#### EXERCISE DATA

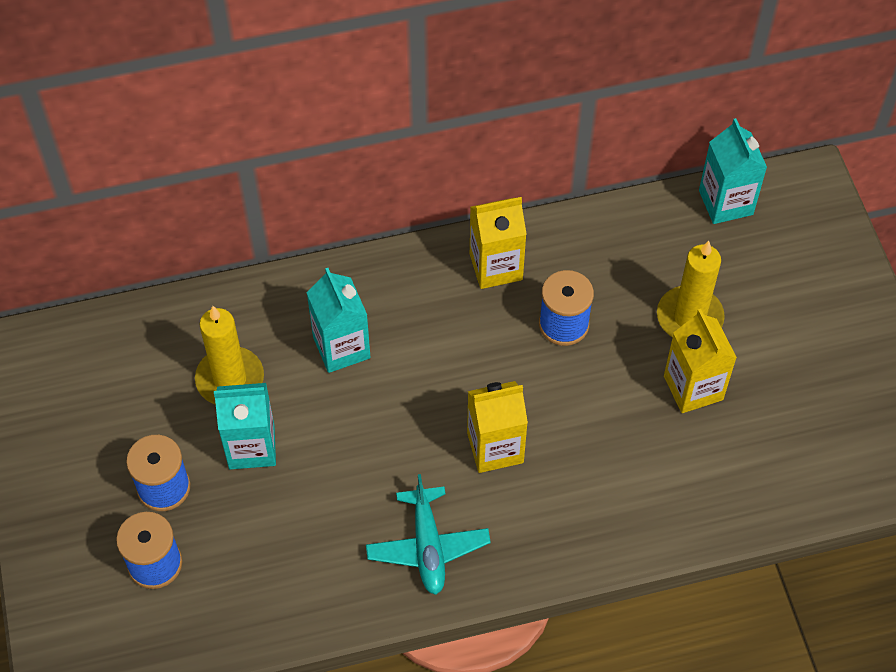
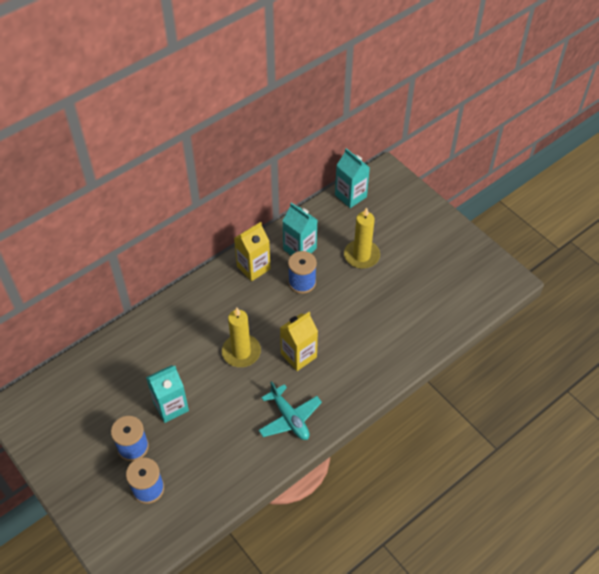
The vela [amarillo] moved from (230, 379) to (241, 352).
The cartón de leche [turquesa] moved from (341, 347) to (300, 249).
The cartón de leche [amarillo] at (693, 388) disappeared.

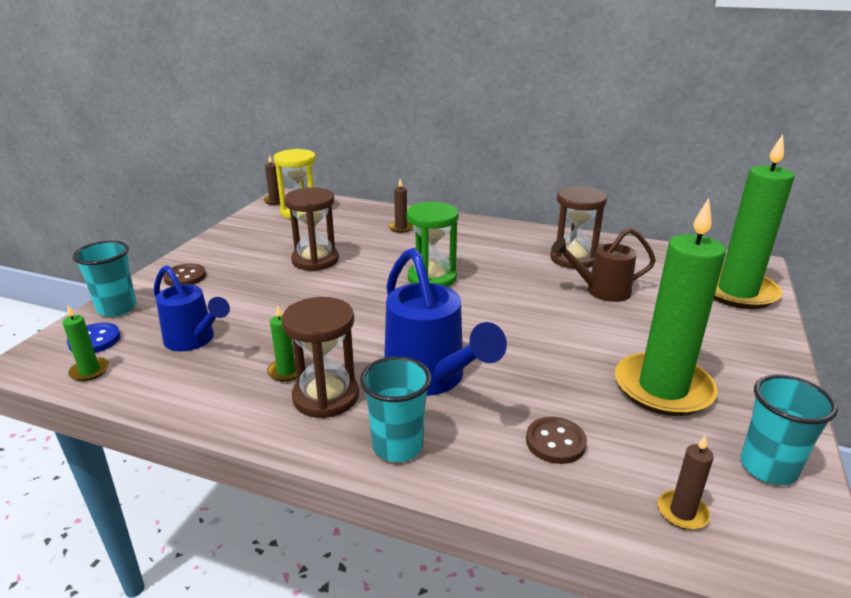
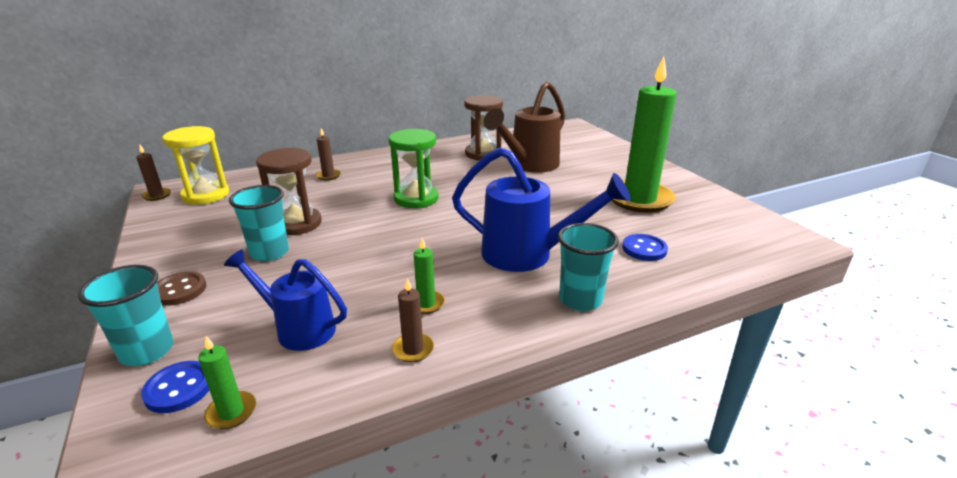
The regadera [azul] at (194, 340) turned 150 degrees counterclockwise.
The reloj de arena [marrón] at (326, 396) disappeared.
The botón [marrón] at (555, 442) became the botón [azul] at (644, 249).
The regadera [marrón] at (601, 291) changed to 1.52 times the size.
The vela [marrón] moved from (682, 512) to (413, 349).
The vela [verde] at (737, 292) disappeared.
The vaso [turquesa] moved from (768, 468) to (269, 253).

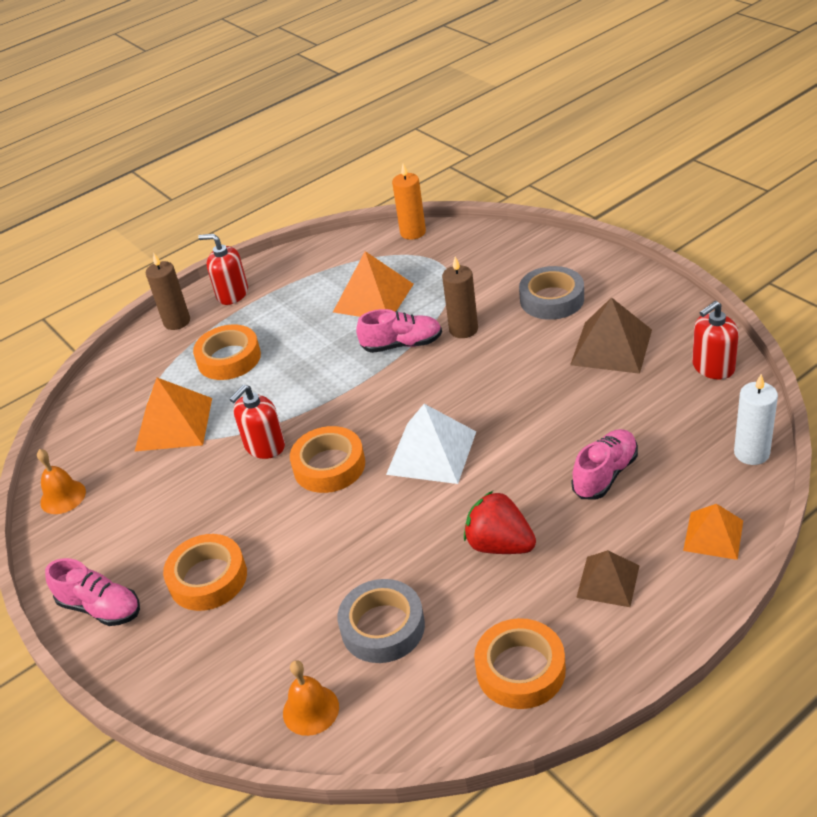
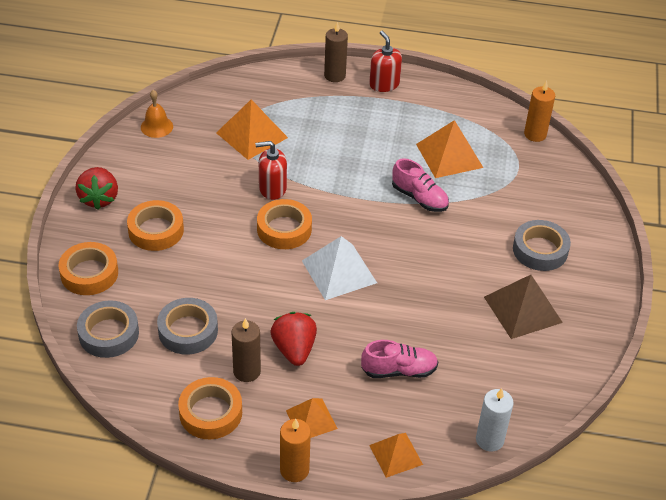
The zapato [rosa] at (100, 607) was replaced by the fresa [rojo] at (99, 198).
The cinta adhesiva [naranja] moved from (229, 358) to (89, 273).
The campana [naranja] at (311, 710) was replaced by the cinta adhesiva [gris] at (109, 334).
The vela [marrón] moved from (463, 329) to (247, 371).
The pirámide [marrón] at (608, 581) became the pirámide [naranja] at (311, 419).
The dispensador de jabón [rojo] at (713, 367) disappeared.
The vela [naranja] at (294, 470) appeared.

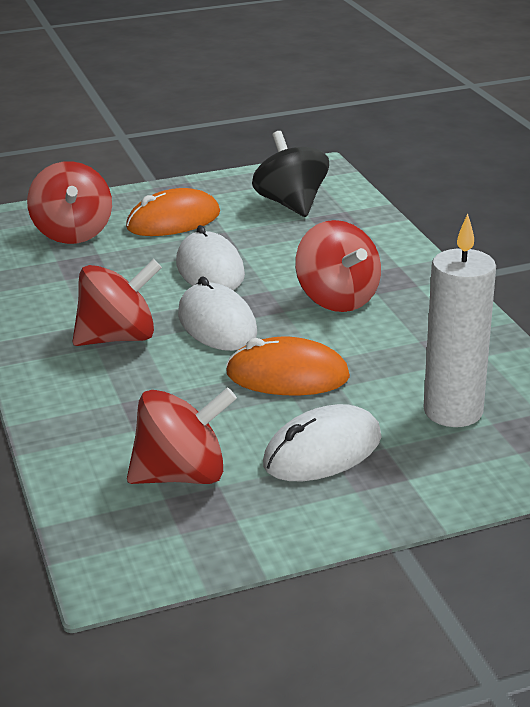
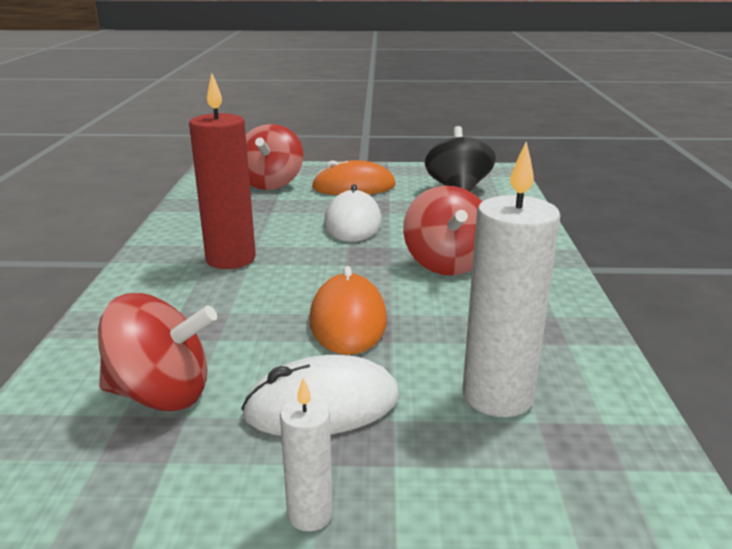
The peonza [rojo] at (119, 338) was replaced by the vela [rojo] at (230, 259).
The ratón [blanco] at (217, 324) disappeared.
The ratón [naranja] at (287, 375) turned 60 degrees clockwise.
The vela [blanco] at (310, 514) appeared.

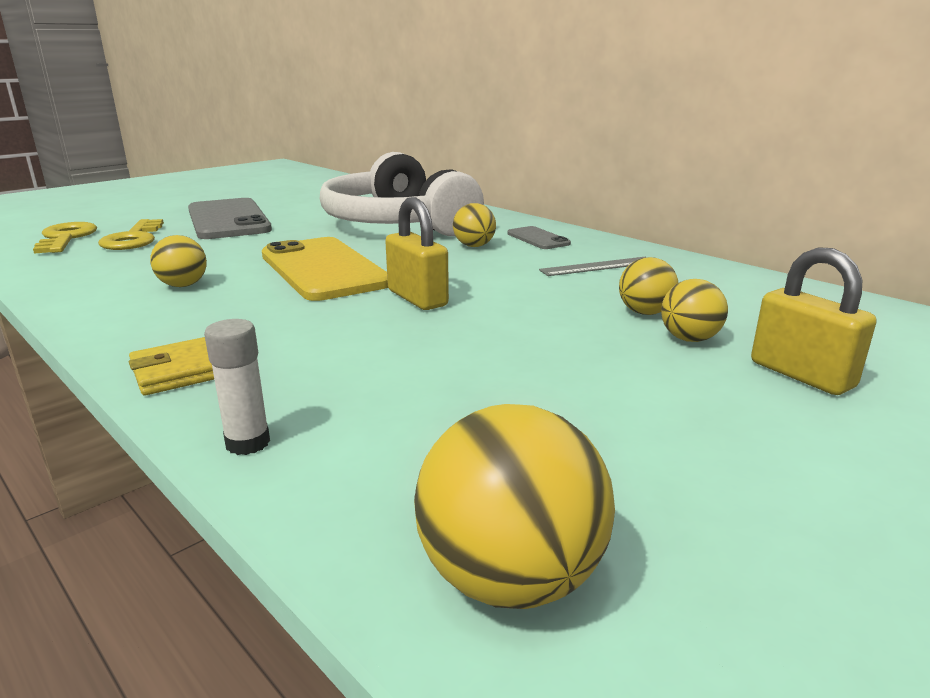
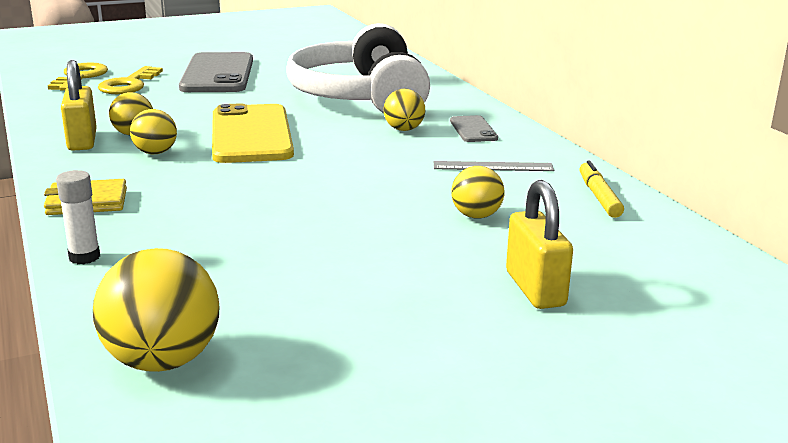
The candado [amarillo] moved from (417, 298) to (82, 141).
The pelota [amarillo] moved from (689, 339) to (155, 153).
The rotulador [amarillo] at (599, 197) appeared.

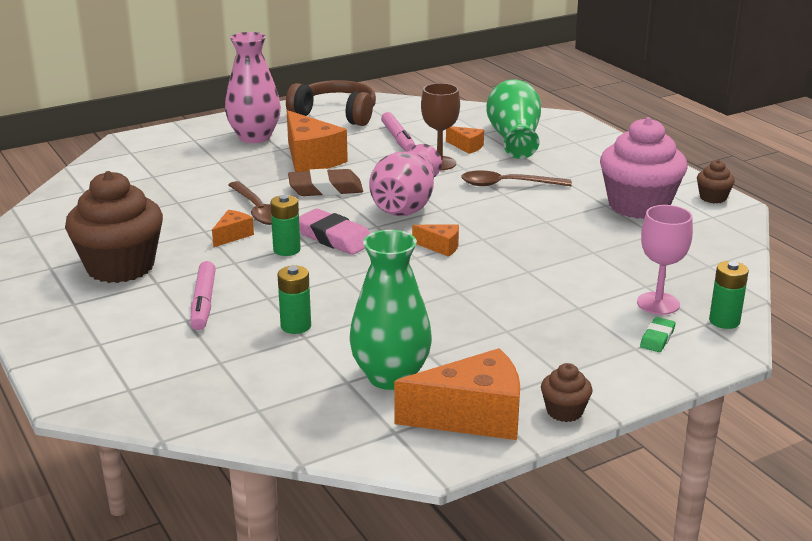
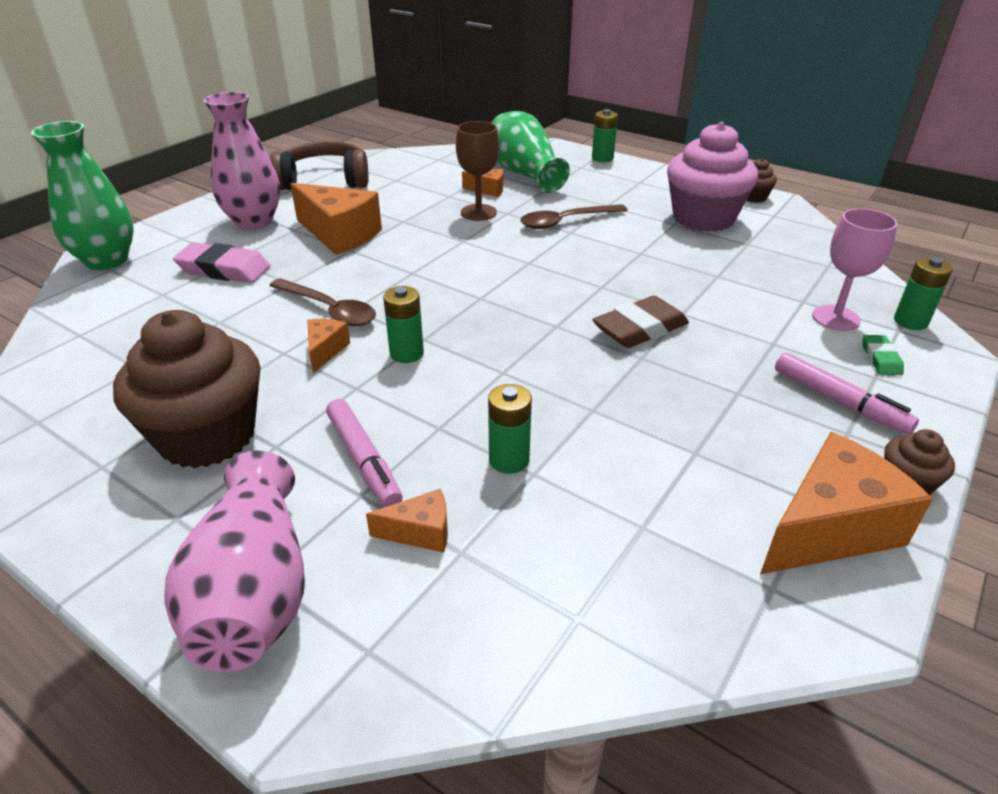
The goma de borrar [marrón] moved from (325, 189) to (640, 329).
The goma de borrar [rosa] moved from (334, 238) to (224, 269).
The florero [verde] moved from (390, 377) to (107, 260).
The florero [rosa] moved from (406, 204) to (254, 592).
The rotulador [rosa] moved from (398, 139) to (839, 401).
The queso [naranja] moved from (440, 247) to (420, 532).
The pila [verde] at (602, 158) appeared.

########

● **EXERCISE DIRECTIONS**
Among the entries above, determine how many lines hold the string "verde" and report that number alone.

● **WRITTEN ANSWER**
3